Below is a listing; restate from it, character for character, the lines beginning at the line holding "C7: 4.7uF (plus THR, minus AGND) -> none" and ending at the line holding "V5: AC 10mV", both included.

■ **Records supplied**
§ §
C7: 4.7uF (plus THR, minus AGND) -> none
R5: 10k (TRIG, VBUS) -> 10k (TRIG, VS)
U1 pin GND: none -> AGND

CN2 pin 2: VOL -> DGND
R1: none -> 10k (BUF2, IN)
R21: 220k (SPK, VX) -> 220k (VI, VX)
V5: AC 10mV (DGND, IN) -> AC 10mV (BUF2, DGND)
§ §
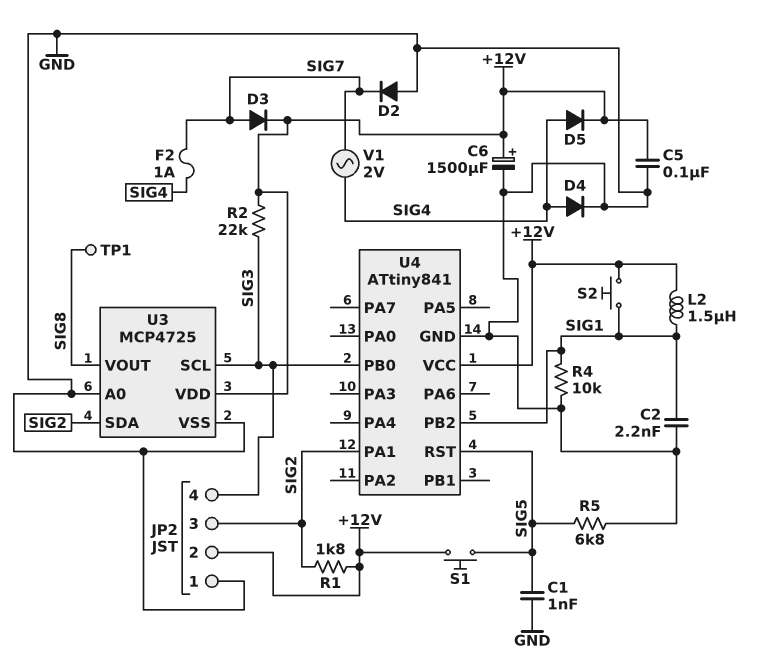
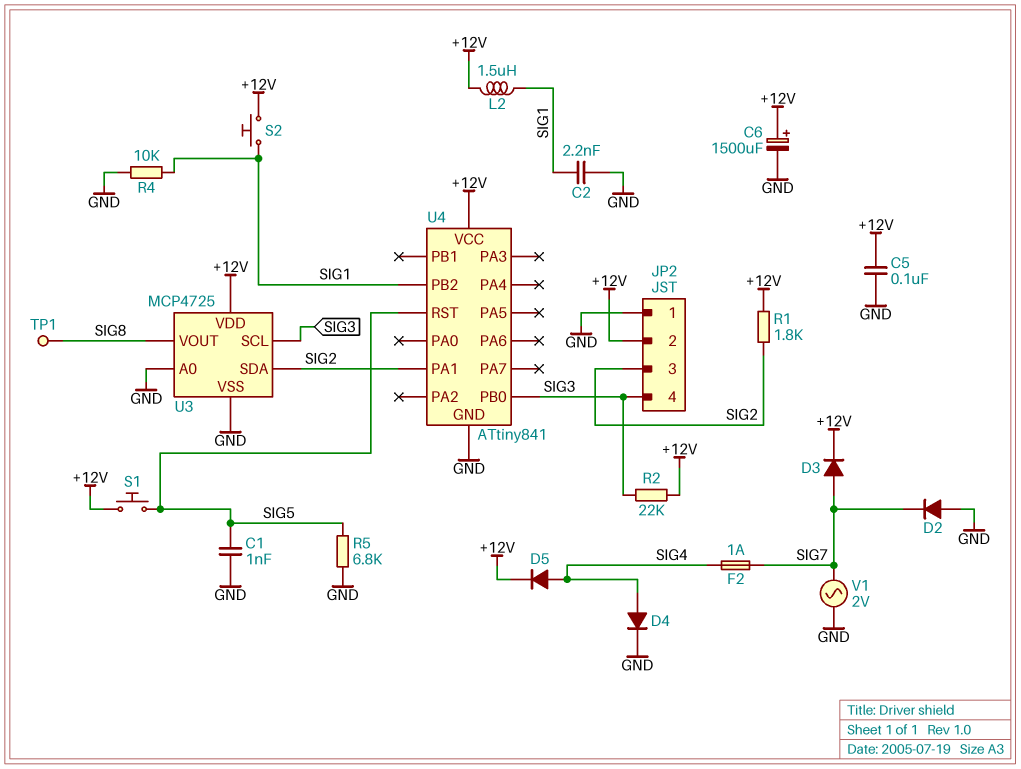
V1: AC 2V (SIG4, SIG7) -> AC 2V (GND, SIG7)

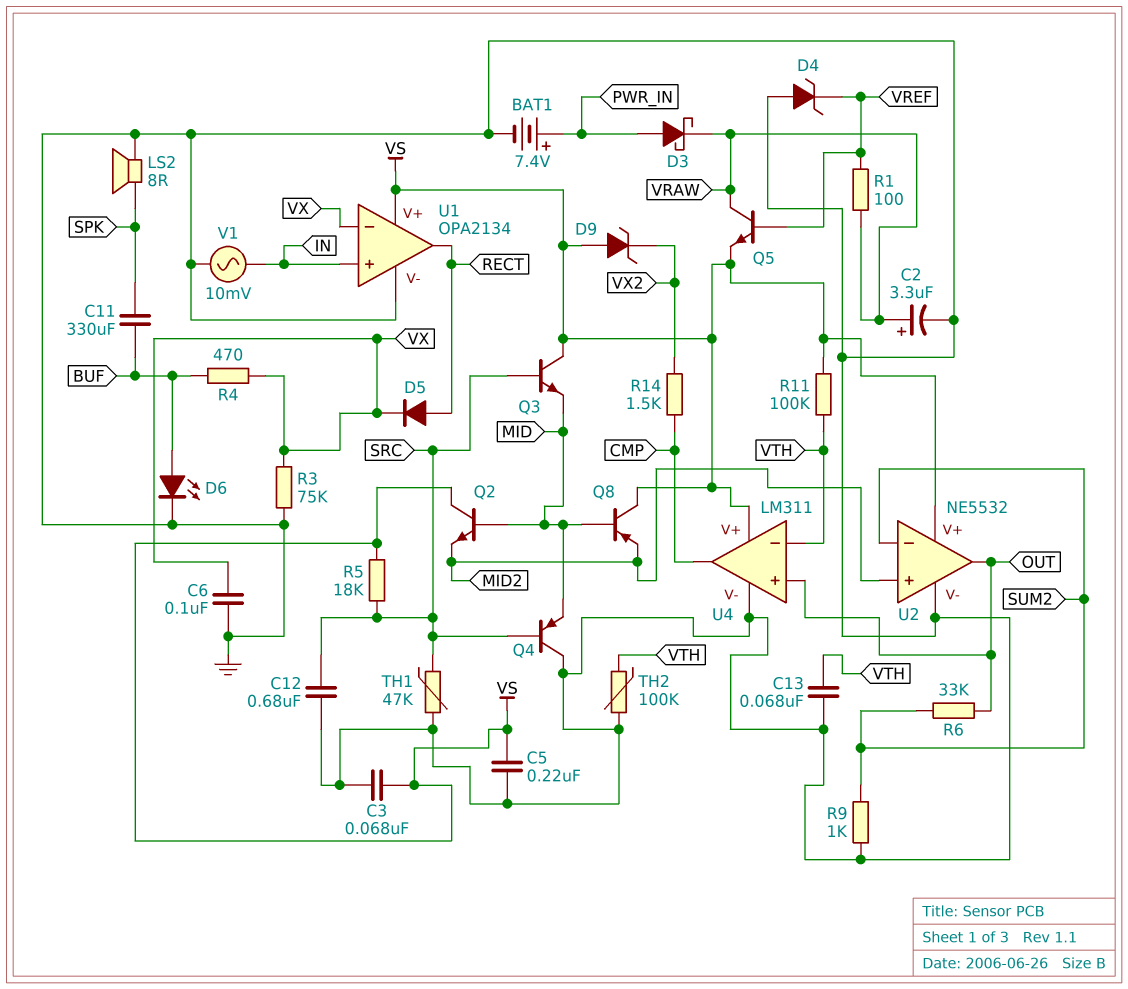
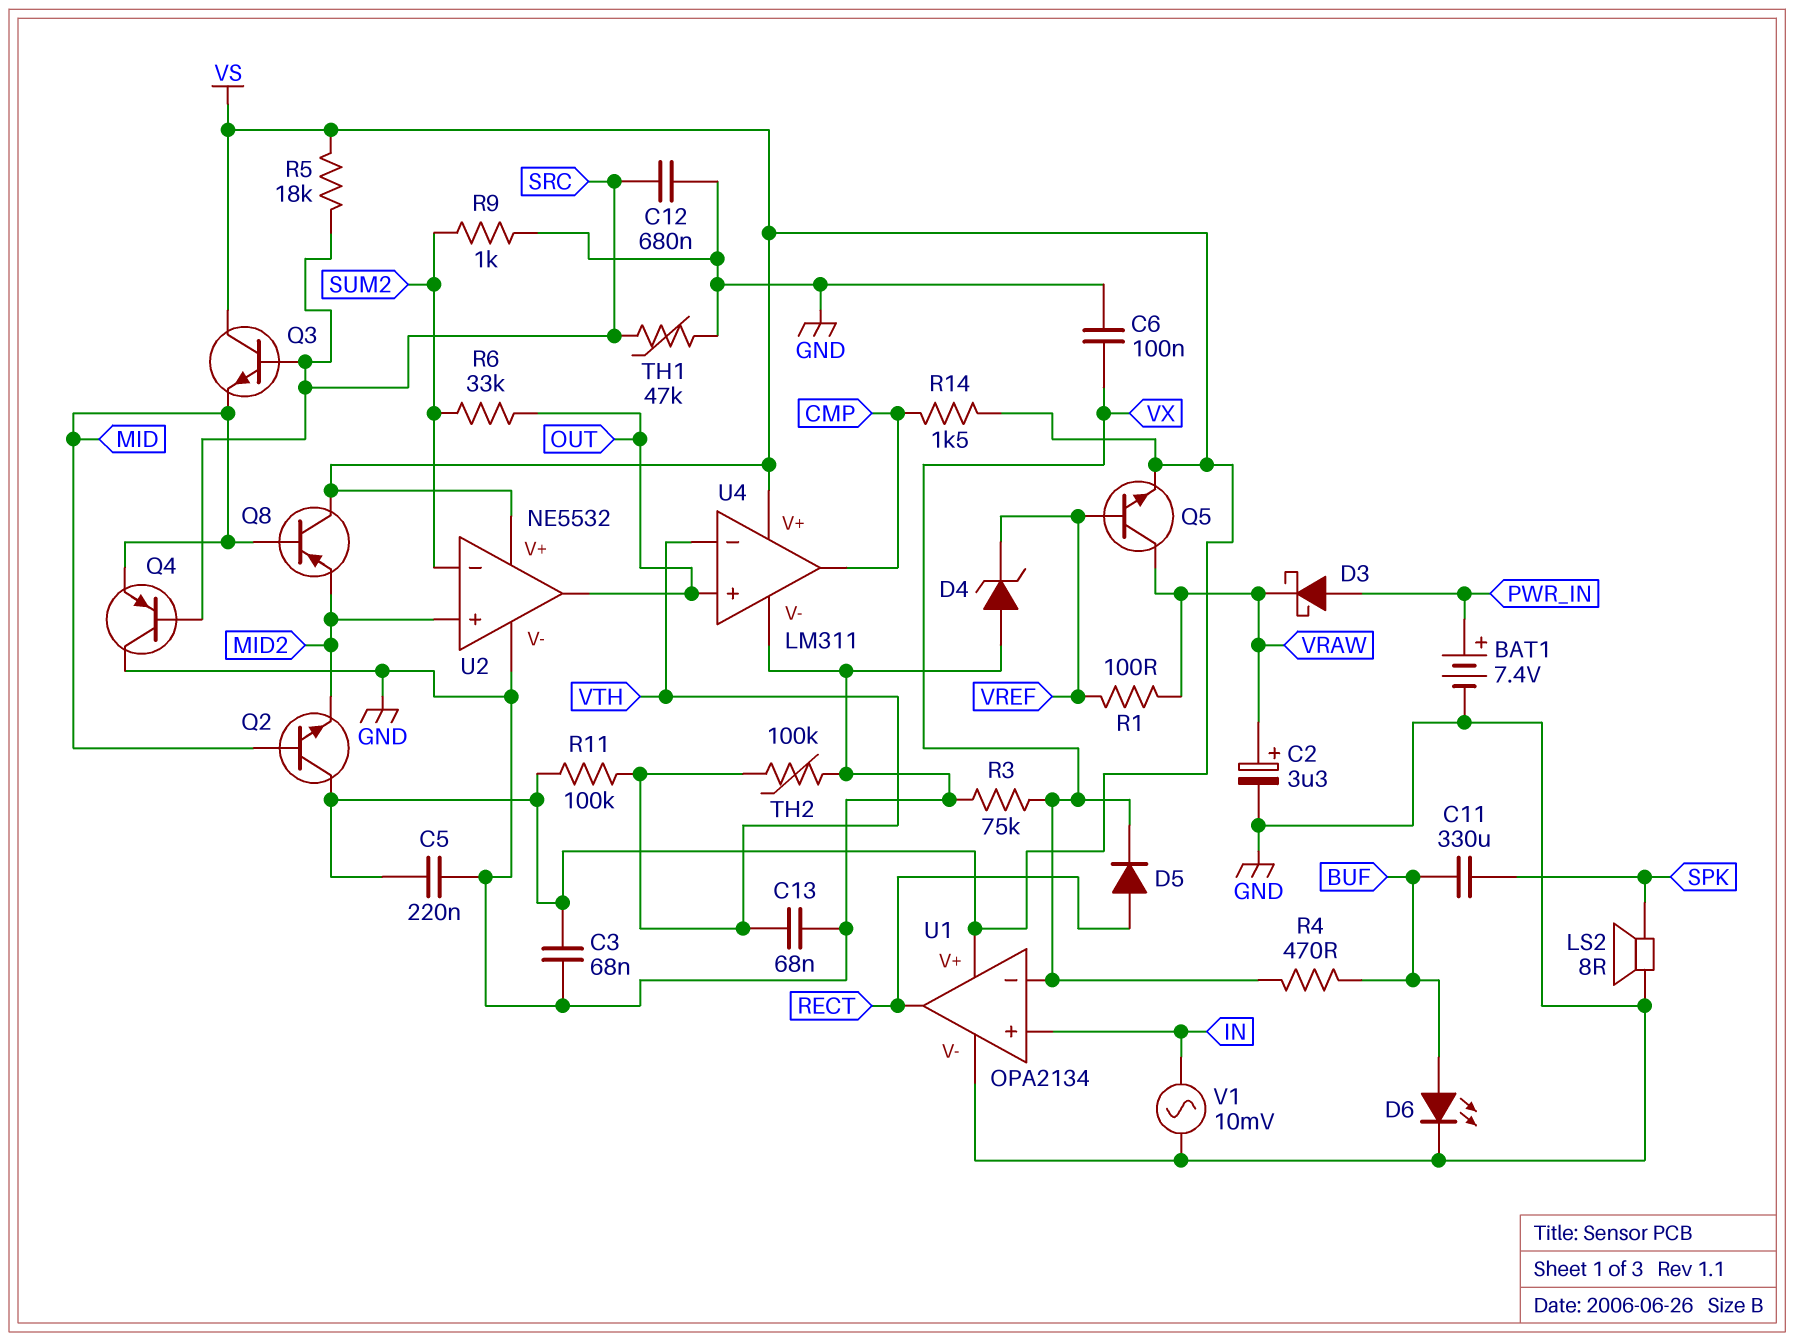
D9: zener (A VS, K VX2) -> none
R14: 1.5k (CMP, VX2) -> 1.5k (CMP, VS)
§ §
■ **Answer section**
C7: 4.7uF (plus THR, minus AGND) -> none
R5: 10k (TRIG, VBUS) -> 10k (TRIG, VS)
U1 pin GND: none -> AGND

CN2 pin 2: VOL -> DGND
R1: none -> 10k (BUF2, IN)
R21: 220k (SPK, VX) -> 220k (VI, VX)
V5: AC 10mV (DGND, IN) -> AC 10mV (BUF2, DGND)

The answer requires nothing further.